◆ **Try it**: Lines before the one containing "(521, 535) = (122, 189): pink" are left out; return that line and every line after it exactly, through the end of the data below.

◆ **Available data**:
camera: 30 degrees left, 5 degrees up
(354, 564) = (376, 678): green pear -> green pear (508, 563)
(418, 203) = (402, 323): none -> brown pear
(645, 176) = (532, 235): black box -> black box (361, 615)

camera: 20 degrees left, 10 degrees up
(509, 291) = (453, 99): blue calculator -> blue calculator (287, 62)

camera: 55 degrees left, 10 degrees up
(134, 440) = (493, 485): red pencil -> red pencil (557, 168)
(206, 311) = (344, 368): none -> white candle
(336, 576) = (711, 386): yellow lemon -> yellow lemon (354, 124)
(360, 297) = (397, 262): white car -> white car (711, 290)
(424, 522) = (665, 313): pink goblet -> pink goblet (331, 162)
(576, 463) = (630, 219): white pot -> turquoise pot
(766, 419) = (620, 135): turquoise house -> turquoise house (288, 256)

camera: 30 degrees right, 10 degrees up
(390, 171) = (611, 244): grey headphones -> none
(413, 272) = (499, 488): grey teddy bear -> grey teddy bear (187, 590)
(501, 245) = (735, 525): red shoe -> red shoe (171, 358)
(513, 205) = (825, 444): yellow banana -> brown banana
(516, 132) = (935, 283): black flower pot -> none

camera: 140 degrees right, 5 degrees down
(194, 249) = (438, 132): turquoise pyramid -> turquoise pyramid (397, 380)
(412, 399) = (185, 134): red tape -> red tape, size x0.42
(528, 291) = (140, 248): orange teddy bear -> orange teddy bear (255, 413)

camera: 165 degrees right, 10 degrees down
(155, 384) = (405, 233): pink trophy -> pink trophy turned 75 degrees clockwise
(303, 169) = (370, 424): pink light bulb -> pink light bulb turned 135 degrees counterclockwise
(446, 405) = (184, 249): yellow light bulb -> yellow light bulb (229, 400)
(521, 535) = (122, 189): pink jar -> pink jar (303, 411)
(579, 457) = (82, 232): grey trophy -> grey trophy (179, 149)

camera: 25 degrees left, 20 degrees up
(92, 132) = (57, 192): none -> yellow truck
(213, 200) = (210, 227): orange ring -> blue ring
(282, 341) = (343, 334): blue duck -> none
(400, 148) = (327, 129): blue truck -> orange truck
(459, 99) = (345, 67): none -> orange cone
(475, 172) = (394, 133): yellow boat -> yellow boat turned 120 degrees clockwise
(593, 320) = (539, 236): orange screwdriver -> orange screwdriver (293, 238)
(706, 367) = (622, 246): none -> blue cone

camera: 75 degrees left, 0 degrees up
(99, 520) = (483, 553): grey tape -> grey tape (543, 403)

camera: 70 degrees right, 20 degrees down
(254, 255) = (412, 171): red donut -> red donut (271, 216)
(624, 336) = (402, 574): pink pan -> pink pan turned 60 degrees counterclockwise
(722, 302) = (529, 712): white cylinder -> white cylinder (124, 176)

◆ **Expected output**:
(521, 535) = (122, 189): pink jar -> pink jar (303, 411)
(579, 457) = (82, 232): grey trophy -> grey trophy (179, 149)

camera: 25 degrees left, 20 degrees up
(92, 132) = (57, 192): none -> yellow truck
(213, 200) = (210, 227): orange ring -> blue ring
(282, 341) = (343, 334): blue duck -> none
(400, 148) = (327, 129): blue truck -> orange truck
(459, 99) = (345, 67): none -> orange cone
(475, 172) = (394, 133): yellow boat -> yellow boat turned 120 degrees clockwise
(593, 320) = (539, 236): orange screwdriver -> orange screwdriver (293, 238)
(706, 367) = (622, 246): none -> blue cone

camera: 75 degrees left, 0 degrees up
(99, 520) = (483, 553): grey tape -> grey tape (543, 403)

camera: 70 degrees right, 20 degrees down
(254, 255) = (412, 171): red donut -> red donut (271, 216)
(624, 336) = (402, 574): pink pan -> pink pan turned 60 degrees counterclockwise
(722, 302) = (529, 712): white cylinder -> white cylinder (124, 176)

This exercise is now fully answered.